Data extracted from a collection:
────

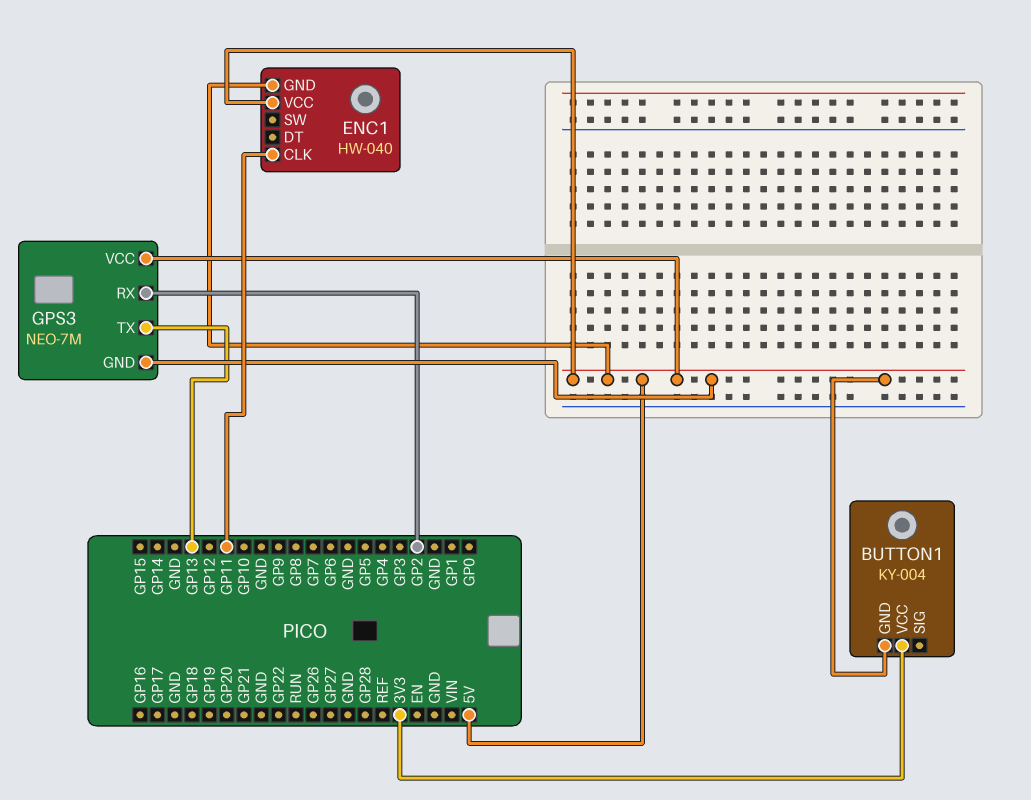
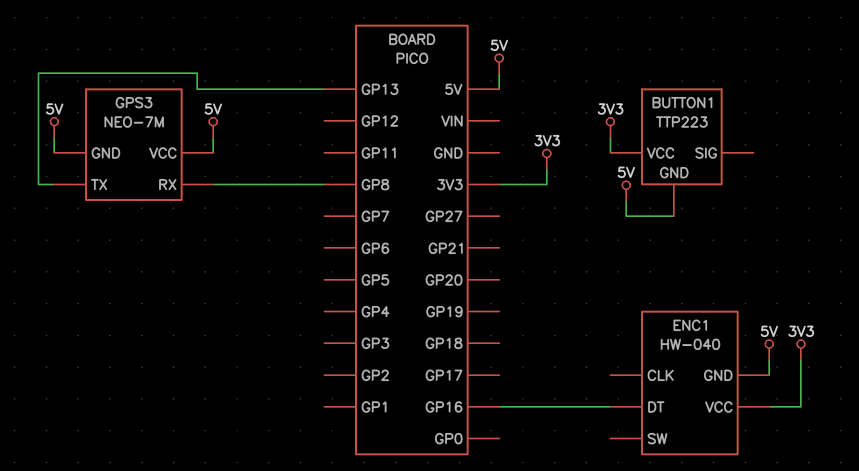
BUTTON1: KY-004 -> TTP223
ENC1 pin CLK: GP11 -> none
ENC1 pin DT: none -> GP16
ENC1 pin VCC: 5V -> 3V3
GPS3 pin RX: GP2 -> GP8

────

§ **Problem statement**:
Locate the line that contains "ENC1 pin DT: none -> GP16", then please quote it and every line after it to the end of the entries above, exactly and with nothing else.

§ **Answer to the exercise**:
ENC1 pin DT: none -> GP16
ENC1 pin VCC: 5V -> 3V3
GPS3 pin RX: GP2 -> GP8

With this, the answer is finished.